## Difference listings

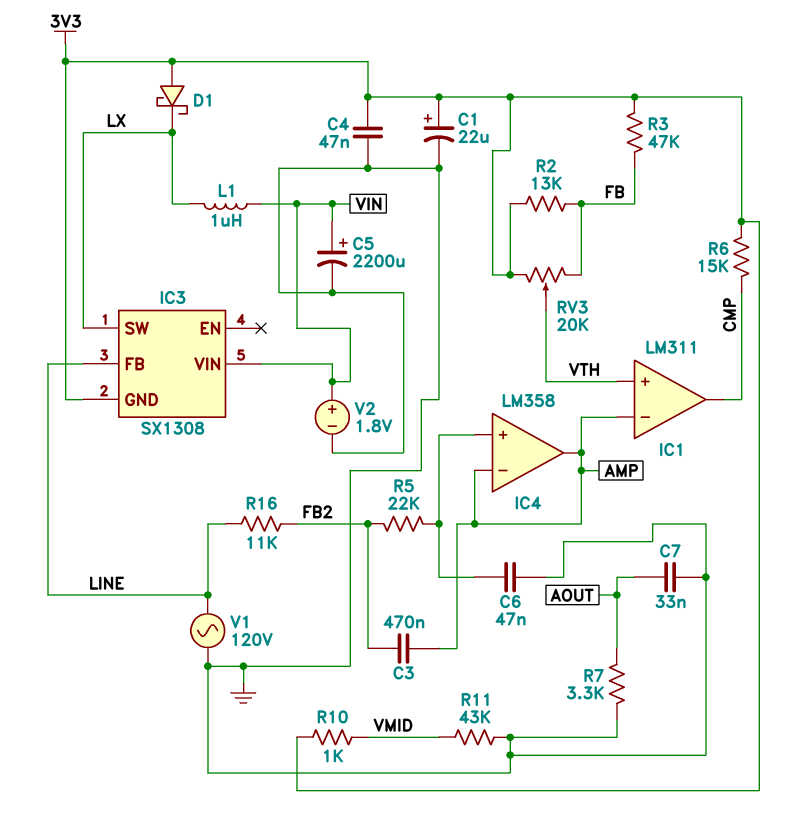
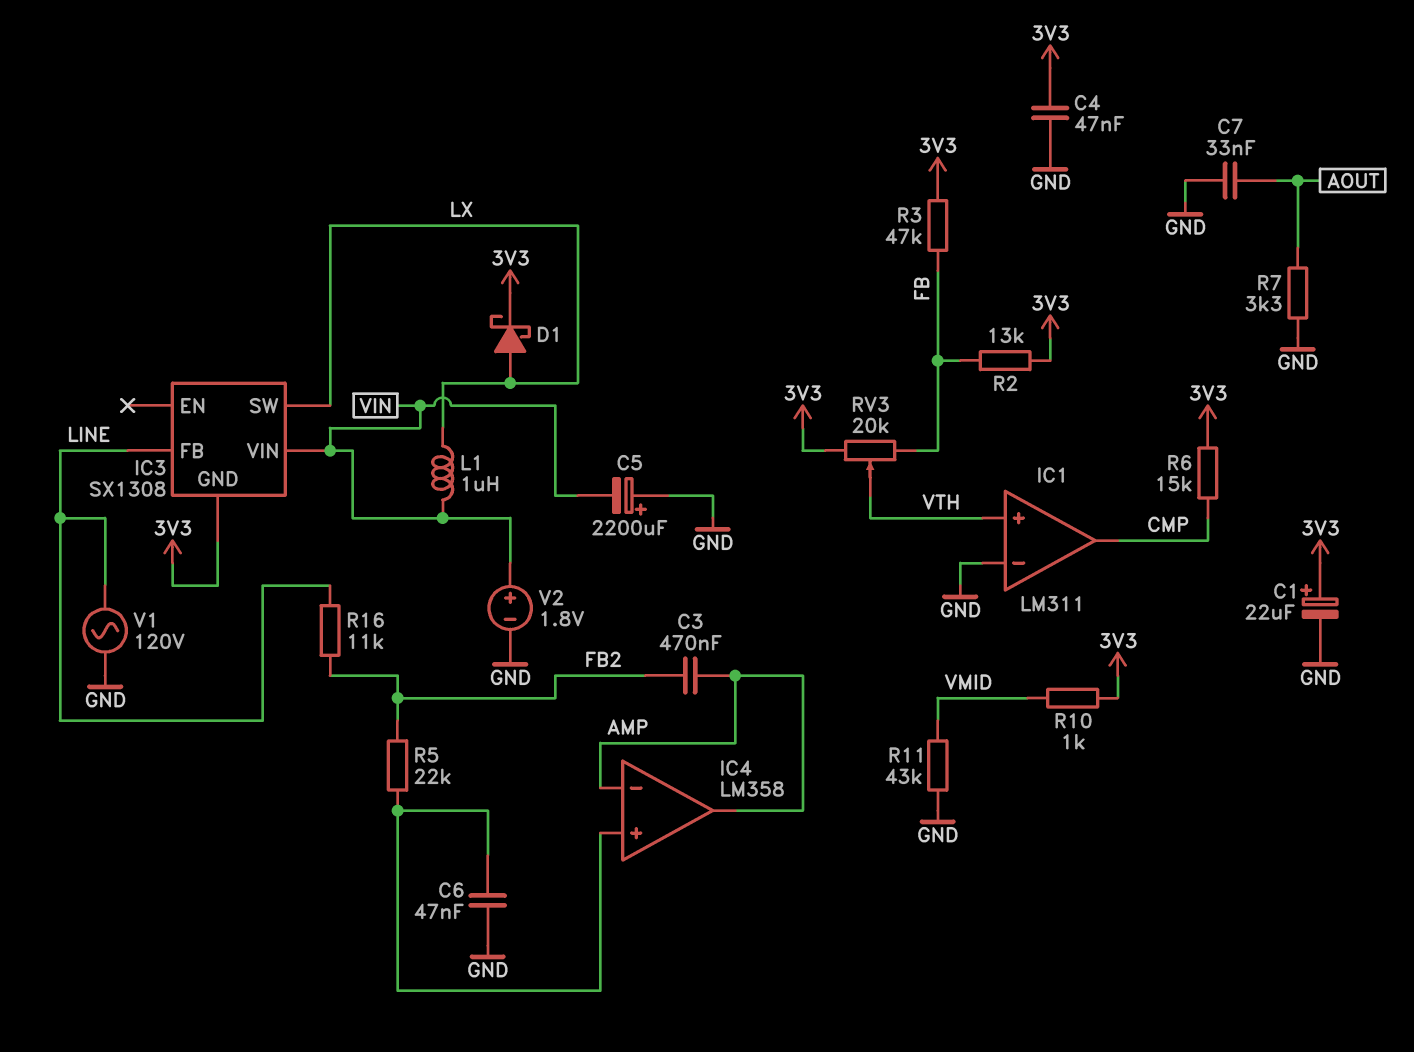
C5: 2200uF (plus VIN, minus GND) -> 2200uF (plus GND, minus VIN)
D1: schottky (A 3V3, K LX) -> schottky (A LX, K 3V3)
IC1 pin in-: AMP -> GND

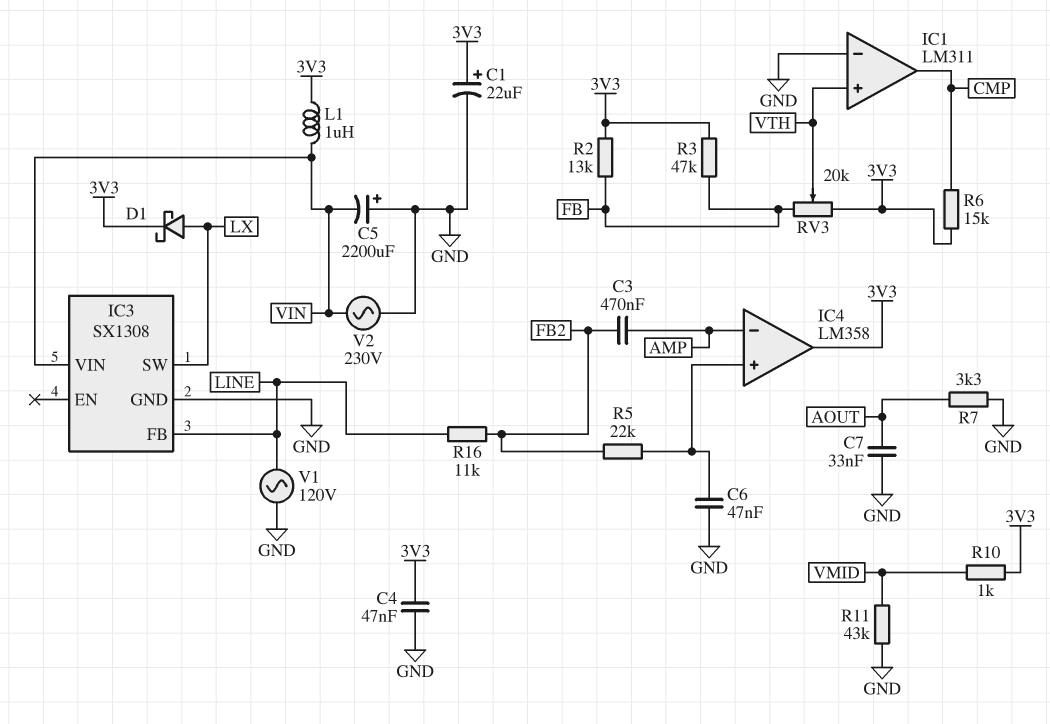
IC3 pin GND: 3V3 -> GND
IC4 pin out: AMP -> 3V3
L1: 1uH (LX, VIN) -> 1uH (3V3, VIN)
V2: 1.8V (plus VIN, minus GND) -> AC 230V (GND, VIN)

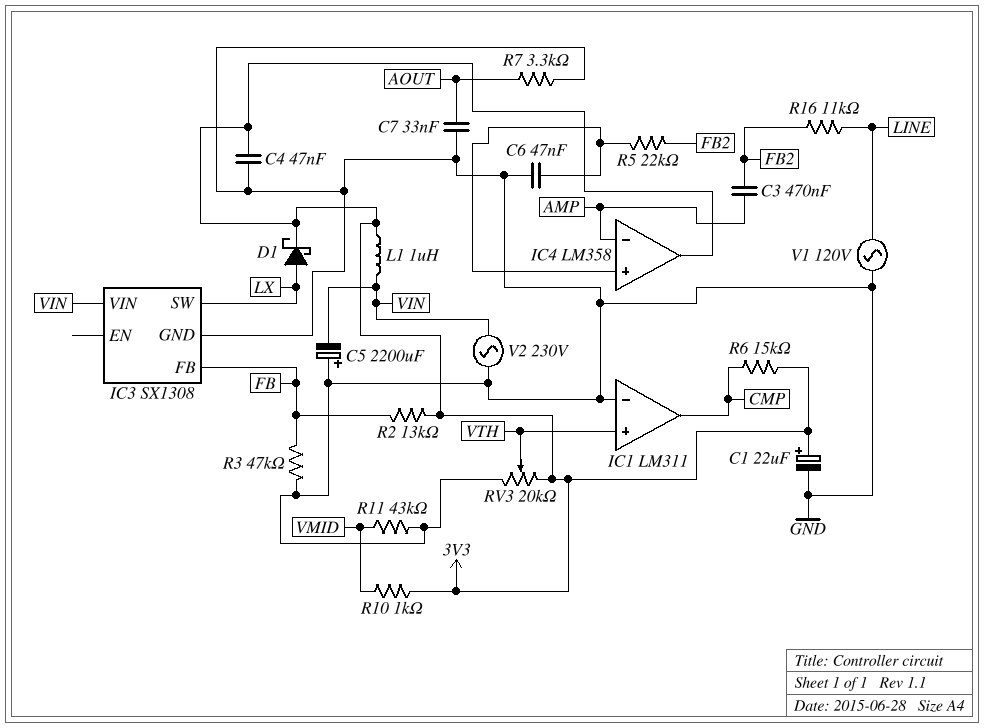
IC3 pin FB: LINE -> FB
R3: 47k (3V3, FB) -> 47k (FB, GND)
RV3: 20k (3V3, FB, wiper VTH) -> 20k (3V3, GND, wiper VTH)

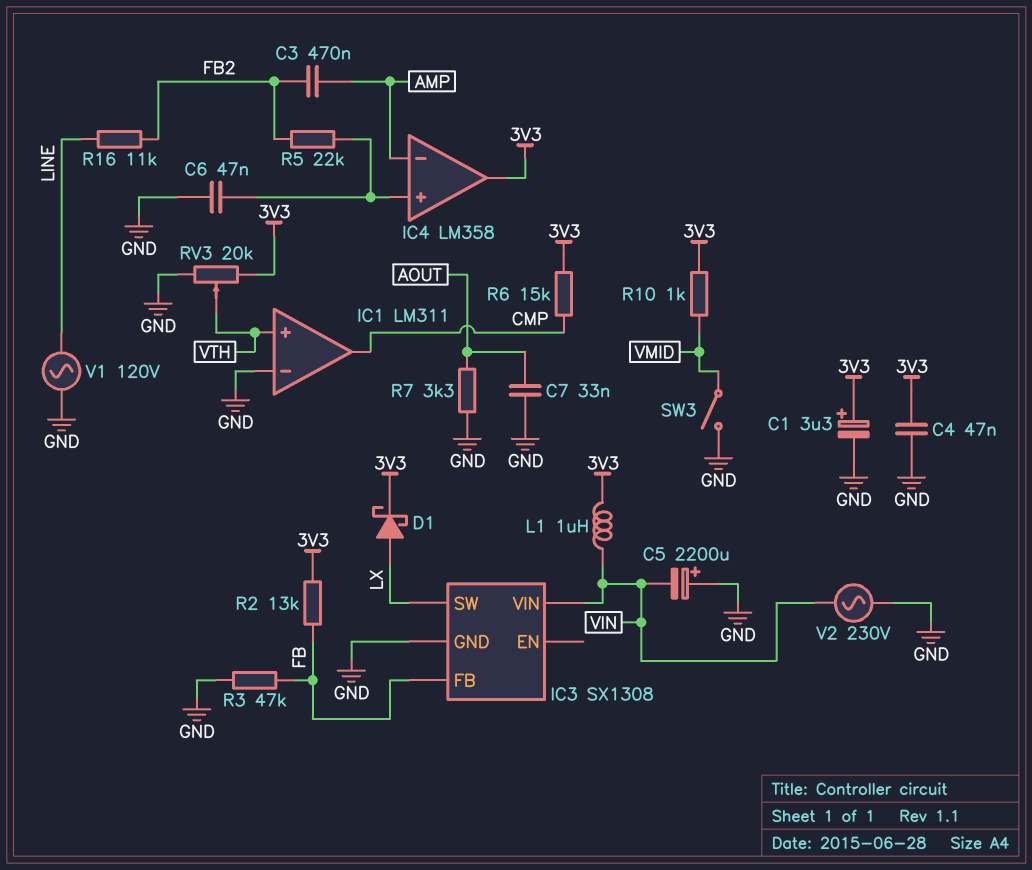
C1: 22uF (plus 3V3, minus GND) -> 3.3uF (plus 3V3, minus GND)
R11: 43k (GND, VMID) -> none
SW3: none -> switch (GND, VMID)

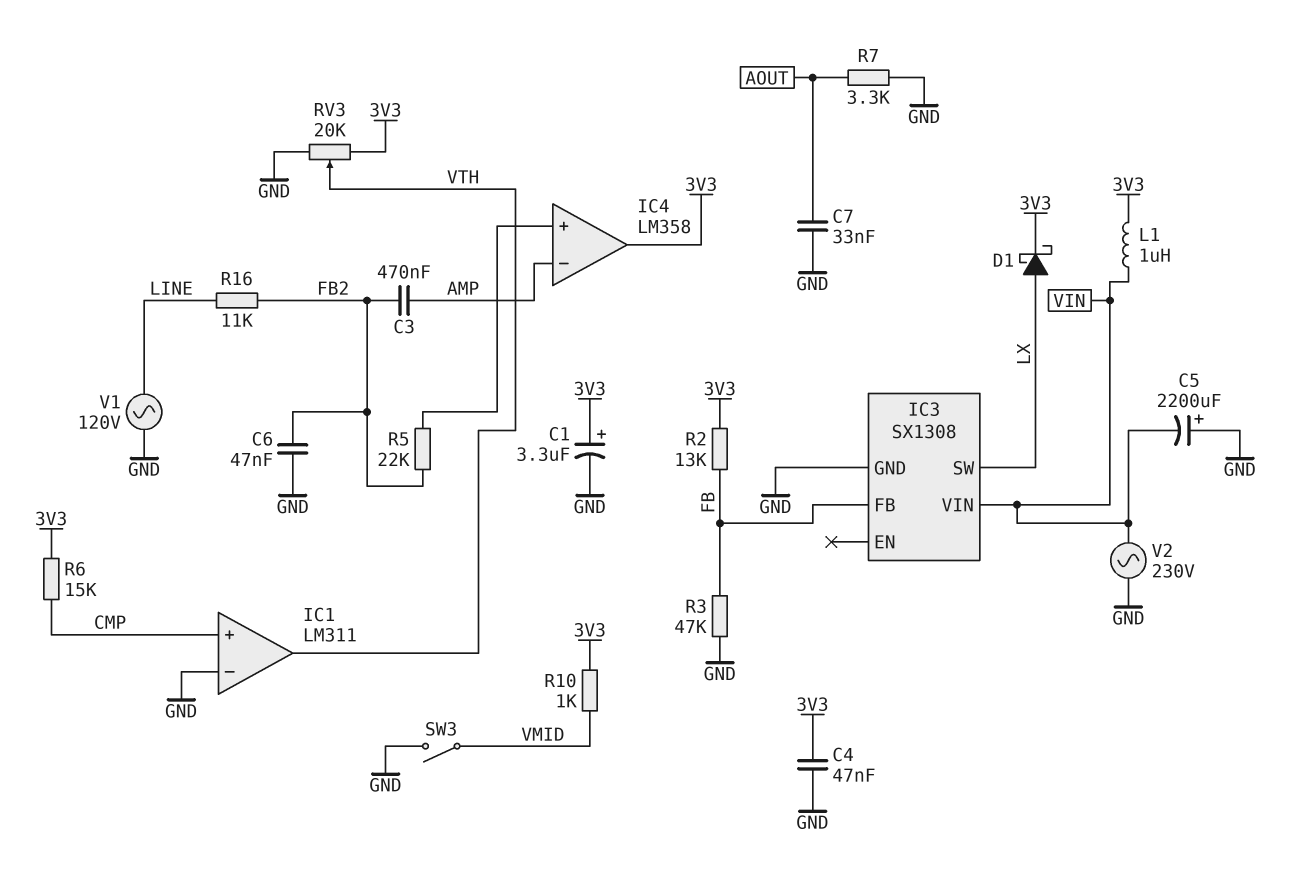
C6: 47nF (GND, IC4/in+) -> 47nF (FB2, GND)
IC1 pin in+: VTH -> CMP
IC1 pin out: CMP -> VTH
==
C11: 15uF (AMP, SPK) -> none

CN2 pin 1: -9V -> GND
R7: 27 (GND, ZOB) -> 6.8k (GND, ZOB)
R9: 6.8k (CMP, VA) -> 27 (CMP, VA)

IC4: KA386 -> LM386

## WHAT THIS TASK INVOLVES
If a line in the records above has the word "VMID", copy it out.

## OUTPUT FOR THIS TASK
R11: 43k (GND, VMID) -> none
SW3: none -> switch (GND, VMID)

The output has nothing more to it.